DATASET RECORDS:
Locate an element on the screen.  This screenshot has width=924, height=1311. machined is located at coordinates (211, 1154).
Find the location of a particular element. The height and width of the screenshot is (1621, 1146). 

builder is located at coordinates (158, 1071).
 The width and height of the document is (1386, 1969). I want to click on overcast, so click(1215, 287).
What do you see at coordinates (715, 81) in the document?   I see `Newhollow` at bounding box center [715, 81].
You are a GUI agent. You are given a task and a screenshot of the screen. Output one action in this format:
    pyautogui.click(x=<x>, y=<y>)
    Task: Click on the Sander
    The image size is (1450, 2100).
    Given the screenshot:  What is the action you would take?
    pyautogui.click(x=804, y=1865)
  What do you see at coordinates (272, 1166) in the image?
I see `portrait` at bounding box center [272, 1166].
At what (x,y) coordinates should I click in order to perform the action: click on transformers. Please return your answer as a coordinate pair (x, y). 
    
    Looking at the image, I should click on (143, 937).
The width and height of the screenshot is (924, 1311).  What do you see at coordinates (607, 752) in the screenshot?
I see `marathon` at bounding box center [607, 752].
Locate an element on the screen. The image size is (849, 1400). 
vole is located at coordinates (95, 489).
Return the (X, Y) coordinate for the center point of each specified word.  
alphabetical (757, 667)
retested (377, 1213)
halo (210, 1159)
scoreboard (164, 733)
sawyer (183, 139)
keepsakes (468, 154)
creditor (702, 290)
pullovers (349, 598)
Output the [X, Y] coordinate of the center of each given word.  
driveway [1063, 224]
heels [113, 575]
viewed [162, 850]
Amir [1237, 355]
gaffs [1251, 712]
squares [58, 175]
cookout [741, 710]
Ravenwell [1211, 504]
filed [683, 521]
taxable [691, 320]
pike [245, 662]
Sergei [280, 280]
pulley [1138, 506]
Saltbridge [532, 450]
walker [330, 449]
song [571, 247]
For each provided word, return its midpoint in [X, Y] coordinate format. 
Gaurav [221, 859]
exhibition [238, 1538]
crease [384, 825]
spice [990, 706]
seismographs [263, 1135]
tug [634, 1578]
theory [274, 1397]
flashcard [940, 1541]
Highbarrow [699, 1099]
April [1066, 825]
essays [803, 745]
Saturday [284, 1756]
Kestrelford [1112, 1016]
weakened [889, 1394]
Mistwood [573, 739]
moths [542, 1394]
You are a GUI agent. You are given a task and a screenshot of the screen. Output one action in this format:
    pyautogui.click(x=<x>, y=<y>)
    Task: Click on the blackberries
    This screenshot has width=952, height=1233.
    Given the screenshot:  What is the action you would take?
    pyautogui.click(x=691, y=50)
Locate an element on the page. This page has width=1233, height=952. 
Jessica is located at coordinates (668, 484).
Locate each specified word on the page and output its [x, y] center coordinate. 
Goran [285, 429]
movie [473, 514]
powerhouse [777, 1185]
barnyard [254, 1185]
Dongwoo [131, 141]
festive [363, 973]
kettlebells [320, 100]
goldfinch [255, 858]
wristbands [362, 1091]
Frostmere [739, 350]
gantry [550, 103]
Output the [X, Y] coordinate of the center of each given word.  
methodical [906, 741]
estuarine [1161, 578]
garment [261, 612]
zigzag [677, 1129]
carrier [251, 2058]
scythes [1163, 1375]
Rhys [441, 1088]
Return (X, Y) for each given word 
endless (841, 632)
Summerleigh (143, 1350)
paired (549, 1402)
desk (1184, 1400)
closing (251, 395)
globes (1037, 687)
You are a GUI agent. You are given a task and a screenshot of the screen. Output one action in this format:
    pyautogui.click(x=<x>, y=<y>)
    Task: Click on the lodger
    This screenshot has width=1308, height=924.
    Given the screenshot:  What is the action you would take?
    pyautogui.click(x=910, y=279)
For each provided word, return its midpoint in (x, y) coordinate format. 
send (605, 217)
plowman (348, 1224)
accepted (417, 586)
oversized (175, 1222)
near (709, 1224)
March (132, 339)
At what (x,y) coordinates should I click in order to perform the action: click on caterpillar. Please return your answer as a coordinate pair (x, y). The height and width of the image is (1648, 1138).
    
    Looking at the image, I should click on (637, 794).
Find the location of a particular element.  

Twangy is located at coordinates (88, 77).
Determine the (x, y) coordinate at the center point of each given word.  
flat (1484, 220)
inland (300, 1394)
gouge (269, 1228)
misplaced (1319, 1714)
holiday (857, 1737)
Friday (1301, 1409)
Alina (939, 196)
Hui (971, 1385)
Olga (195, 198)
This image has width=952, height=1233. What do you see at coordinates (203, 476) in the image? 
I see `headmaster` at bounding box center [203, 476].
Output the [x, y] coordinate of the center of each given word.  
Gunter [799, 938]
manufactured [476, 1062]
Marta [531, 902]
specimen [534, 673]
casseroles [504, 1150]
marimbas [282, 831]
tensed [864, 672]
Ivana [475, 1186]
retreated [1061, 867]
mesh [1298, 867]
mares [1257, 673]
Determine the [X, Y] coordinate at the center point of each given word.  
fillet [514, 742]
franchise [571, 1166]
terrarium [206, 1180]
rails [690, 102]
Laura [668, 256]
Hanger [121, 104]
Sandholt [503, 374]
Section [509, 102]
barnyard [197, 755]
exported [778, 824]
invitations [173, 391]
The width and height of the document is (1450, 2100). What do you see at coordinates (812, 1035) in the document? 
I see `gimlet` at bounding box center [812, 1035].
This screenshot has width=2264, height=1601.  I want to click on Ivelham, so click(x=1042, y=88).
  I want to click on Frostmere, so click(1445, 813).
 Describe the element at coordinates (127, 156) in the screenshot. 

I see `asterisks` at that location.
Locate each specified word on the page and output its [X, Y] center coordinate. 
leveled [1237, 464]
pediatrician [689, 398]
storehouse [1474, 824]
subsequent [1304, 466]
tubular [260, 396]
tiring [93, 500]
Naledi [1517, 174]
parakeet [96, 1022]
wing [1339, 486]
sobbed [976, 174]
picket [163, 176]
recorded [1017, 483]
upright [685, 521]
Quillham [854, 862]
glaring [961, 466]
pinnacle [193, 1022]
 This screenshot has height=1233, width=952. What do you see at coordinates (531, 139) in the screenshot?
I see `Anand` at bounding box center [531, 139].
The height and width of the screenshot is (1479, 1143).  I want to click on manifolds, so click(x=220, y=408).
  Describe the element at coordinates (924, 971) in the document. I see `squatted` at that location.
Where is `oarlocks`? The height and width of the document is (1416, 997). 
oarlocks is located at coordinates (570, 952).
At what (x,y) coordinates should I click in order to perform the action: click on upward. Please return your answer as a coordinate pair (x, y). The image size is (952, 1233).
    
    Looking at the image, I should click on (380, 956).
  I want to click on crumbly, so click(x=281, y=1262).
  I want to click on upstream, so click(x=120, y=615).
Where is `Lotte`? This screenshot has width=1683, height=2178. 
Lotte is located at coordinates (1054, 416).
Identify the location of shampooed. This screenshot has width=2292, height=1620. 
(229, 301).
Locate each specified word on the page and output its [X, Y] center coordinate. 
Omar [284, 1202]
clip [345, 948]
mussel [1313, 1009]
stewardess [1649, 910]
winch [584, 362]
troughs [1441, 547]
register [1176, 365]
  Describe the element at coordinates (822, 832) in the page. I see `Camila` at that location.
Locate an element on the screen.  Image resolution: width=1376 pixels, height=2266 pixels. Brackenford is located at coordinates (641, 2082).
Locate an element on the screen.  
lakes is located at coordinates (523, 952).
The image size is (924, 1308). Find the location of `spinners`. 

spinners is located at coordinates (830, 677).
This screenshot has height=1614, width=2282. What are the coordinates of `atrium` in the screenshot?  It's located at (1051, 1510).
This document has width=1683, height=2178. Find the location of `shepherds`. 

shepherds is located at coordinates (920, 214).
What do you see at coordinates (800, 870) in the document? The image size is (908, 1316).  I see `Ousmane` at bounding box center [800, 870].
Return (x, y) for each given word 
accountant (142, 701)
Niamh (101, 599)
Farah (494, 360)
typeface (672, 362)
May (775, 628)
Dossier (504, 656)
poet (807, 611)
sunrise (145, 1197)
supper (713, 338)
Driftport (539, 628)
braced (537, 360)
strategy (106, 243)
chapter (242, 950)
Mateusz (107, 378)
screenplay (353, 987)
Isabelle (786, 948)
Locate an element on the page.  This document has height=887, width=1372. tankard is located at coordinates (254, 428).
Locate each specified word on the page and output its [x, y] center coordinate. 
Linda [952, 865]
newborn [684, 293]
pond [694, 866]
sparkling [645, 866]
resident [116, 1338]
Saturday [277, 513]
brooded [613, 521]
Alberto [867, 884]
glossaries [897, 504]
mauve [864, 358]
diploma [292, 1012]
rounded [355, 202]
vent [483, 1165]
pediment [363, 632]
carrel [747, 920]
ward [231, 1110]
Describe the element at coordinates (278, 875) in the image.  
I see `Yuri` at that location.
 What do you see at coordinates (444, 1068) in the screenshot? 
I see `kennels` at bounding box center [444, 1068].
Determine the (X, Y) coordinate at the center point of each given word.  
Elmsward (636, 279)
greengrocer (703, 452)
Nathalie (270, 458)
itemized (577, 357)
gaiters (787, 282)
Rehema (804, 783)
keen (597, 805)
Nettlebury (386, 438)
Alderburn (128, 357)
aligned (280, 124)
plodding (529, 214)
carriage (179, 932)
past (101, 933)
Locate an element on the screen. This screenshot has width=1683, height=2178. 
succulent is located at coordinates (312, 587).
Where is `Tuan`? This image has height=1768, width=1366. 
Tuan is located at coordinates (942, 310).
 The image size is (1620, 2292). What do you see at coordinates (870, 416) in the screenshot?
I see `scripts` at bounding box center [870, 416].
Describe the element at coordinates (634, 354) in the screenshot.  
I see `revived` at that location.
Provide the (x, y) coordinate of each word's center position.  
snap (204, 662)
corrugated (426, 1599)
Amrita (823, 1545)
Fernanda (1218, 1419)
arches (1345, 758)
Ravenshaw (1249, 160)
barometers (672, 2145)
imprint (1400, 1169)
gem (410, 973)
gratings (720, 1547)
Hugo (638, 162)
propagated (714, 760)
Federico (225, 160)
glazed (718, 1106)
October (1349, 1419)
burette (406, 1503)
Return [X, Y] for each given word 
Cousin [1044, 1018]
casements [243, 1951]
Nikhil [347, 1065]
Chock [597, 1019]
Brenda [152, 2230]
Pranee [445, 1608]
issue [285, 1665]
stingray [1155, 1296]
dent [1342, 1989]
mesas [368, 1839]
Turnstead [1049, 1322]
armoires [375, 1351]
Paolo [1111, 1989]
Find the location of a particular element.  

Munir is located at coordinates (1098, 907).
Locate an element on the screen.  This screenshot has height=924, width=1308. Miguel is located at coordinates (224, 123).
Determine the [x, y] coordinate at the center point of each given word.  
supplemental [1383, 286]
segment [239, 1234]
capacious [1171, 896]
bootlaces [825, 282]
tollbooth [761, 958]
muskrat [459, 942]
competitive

EXERCISE DIRECTIONS: Express the stretch of the data from its first line through the line containing "center [272, 1166]." as a JSON list of strings, one string per line, with blank lines left out.

COMPLETED EXERCISE:
[
  "Locate an element on the screen.  This screenshot has width=924, height=1311. machined is located at coordinates (211, 1154).",
  "Find the location of a particular element. The height and width of the screenshot is (1621, 1146). ",
  "builder is located at coordinates (158, 1071).",
  " The width and height of the document is (1386, 1969). I want to click on overcast, so click(1215, 287).",
  "What do you see at coordinates (715, 81) in the document?   I see `Newhollow` at bounding box center [715, 81].",
  "You are a GUI agent. You are given a task and a screenshot of the screen. Output one action in this format:",
  "    pyautogui.click(x=<x>, y=<y>)",
  "    Task: Click on the Sander",
  "    The image size is (1450, 2100).",
  "    Given the screenshot:  What is the action you would take?",
  "    pyautogui.click(x=804, y=1865)",
  "  What do you see at coordinates (272, 1166) in the image?",
  "I see `portrait` at bounding box center [272, 1166]."
]